PROVIDED MATERIAL ::
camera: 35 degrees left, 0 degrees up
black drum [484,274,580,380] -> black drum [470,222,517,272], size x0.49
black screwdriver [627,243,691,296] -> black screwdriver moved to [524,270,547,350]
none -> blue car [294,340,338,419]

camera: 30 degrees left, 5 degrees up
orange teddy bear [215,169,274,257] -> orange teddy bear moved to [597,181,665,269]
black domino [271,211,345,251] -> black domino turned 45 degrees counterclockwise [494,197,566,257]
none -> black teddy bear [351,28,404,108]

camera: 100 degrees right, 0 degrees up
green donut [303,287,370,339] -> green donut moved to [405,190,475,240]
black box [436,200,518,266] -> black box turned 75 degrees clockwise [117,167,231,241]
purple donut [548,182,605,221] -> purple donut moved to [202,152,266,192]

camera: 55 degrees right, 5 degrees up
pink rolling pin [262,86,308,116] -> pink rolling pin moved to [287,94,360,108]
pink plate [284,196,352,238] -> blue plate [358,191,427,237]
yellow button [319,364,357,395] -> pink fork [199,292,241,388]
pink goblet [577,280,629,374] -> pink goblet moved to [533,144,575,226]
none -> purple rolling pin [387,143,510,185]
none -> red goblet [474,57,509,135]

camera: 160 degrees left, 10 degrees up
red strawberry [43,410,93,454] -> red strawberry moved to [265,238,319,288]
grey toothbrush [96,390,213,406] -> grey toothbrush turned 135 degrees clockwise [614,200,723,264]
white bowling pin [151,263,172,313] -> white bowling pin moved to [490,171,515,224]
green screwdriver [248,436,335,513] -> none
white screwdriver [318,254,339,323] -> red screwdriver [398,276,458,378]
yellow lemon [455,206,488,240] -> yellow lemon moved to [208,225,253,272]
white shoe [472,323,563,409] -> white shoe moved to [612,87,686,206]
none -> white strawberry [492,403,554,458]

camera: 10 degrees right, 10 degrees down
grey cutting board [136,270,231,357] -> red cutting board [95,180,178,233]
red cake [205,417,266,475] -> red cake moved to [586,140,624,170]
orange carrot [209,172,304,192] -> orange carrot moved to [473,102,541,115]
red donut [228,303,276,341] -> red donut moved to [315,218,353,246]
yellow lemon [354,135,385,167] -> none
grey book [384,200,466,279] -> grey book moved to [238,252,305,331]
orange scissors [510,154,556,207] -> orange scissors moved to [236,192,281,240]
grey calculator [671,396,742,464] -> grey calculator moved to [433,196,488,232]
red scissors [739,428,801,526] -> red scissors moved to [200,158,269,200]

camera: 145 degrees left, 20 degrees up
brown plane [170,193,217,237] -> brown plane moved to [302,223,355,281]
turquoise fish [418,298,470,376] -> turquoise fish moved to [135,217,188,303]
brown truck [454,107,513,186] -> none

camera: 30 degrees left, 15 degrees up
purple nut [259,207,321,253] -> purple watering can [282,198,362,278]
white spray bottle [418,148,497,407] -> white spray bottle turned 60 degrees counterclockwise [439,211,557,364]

PROBLEM TO WORK ON ::
Could you set down, word for word, only the lines above from the line with "camera: 55 degrees right, 5 degrees up" to the line with "grey cutting board", including both?

EXERCISE OUTPUT ::
camera: 55 degrees right, 5 degrees up
pink rolling pin [262,86,308,116] -> pink rolling pin moved to [287,94,360,108]
pink plate [284,196,352,238] -> blue plate [358,191,427,237]
yellow button [319,364,357,395] -> pink fork [199,292,241,388]
pink goblet [577,280,629,374] -> pink goblet moved to [533,144,575,226]
none -> purple rolling pin [387,143,510,185]
none -> red goblet [474,57,509,135]

camera: 160 degrees left, 10 degrees up
red strawberry [43,410,93,454] -> red strawberry moved to [265,238,319,288]
grey toothbrush [96,390,213,406] -> grey toothbrush turned 135 degrees clockwise [614,200,723,264]
white bowling pin [151,263,172,313] -> white bowling pin moved to [490,171,515,224]
green screwdriver [248,436,335,513] -> none
white screwdriver [318,254,339,323] -> red screwdriver [398,276,458,378]
yellow lemon [455,206,488,240] -> yellow lemon moved to [208,225,253,272]
white shoe [472,323,563,409] -> white shoe moved to [612,87,686,206]
none -> white strawberry [492,403,554,458]

camera: 10 degrees right, 10 degrees down
grey cutting board [136,270,231,357] -> red cutting board [95,180,178,233]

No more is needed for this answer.